DATA EXCERPTS:
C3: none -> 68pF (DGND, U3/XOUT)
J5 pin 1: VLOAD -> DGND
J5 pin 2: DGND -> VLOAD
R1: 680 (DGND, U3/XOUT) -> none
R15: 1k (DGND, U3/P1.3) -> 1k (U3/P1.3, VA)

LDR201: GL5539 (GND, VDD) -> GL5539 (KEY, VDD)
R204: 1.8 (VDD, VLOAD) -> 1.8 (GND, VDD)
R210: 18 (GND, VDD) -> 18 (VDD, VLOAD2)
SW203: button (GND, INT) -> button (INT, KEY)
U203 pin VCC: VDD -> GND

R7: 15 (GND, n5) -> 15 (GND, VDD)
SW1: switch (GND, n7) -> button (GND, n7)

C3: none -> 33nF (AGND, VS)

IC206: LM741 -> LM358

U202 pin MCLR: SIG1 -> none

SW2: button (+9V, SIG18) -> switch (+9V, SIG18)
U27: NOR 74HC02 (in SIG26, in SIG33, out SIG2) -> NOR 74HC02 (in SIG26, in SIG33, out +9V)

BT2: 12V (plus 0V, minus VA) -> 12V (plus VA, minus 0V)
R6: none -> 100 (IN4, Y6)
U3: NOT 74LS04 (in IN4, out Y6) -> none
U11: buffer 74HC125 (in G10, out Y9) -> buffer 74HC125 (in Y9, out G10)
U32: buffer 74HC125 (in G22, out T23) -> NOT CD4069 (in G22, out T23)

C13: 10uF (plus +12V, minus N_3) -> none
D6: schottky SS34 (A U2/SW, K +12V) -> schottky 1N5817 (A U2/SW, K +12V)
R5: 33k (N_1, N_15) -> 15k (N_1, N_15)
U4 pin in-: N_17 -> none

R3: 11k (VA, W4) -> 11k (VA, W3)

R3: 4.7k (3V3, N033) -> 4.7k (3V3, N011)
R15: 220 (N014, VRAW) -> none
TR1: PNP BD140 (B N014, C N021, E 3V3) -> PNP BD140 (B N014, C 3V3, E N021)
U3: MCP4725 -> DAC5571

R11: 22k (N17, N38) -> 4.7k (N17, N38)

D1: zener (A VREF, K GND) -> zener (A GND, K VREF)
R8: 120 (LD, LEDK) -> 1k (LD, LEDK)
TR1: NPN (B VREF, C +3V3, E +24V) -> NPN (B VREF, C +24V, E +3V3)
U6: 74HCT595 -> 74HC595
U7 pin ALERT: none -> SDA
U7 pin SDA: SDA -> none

EXERCISE: Set down the whole of the material, exactly.

EXERCISE SOLUTION:
C3: none -> 68pF (DGND, U3/XOUT)
J5 pin 1: VLOAD -> DGND
J5 pin 2: DGND -> VLOAD
R1: 680 (DGND, U3/XOUT) -> none
R15: 1k (DGND, U3/P1.3) -> 1k (U3/P1.3, VA)

LDR201: GL5539 (GND, VDD) -> GL5539 (KEY, VDD)
R204: 1.8 (VDD, VLOAD) -> 1.8 (GND, VDD)
R210: 18 (GND, VDD) -> 18 (VDD, VLOAD2)
SW203: button (GND, INT) -> button (INT, KEY)
U203 pin VCC: VDD -> GND

R7: 15 (GND, n5) -> 15 (GND, VDD)
SW1: switch (GND, n7) -> button (GND, n7)

C3: none -> 33nF (AGND, VS)

IC206: LM741 -> LM358

U202 pin MCLR: SIG1 -> none

SW2: button (+9V, SIG18) -> switch (+9V, SIG18)
U27: NOR 74HC02 (in SIG26, in SIG33, out SIG2) -> NOR 74HC02 (in SIG26, in SIG33, out +9V)

BT2: 12V (plus 0V, minus VA) -> 12V (plus VA, minus 0V)
R6: none -> 100 (IN4, Y6)
U3: NOT 74LS04 (in IN4, out Y6) -> none
U11: buffer 74HC125 (in G10, out Y9) -> buffer 74HC125 (in Y9, out G10)
U32: buffer 74HC125 (in G22, out T23) -> NOT CD4069 (in G22, out T23)

C13: 10uF (plus +12V, minus N_3) -> none
D6: schottky SS34 (A U2/SW, K +12V) -> schottky 1N5817 (A U2/SW, K +12V)
R5: 33k (N_1, N_15) -> 15k (N_1, N_15)
U4 pin in-: N_17 -> none

R3: 11k (VA, W4) -> 11k (VA, W3)

R3: 4.7k (3V3, N033) -> 4.7k (3V3, N011)
R15: 220 (N014, VRAW) -> none
TR1: PNP BD140 (B N014, C N021, E 3V3) -> PNP BD140 (B N014, C 3V3, E N021)
U3: MCP4725 -> DAC5571

R11: 22k (N17, N38) -> 4.7k (N17, N38)

D1: zener (A VREF, K GND) -> zener (A GND, K VREF)
R8: 120 (LD, LEDK) -> 1k (LD, LEDK)
TR1: NPN (B VREF, C +3V3, E +24V) -> NPN (B VREF, C +24V, E +3V3)
U6: 74HCT595 -> 74HC595
U7 pin ALERT: none -> SDA
U7 pin SDA: SDA -> none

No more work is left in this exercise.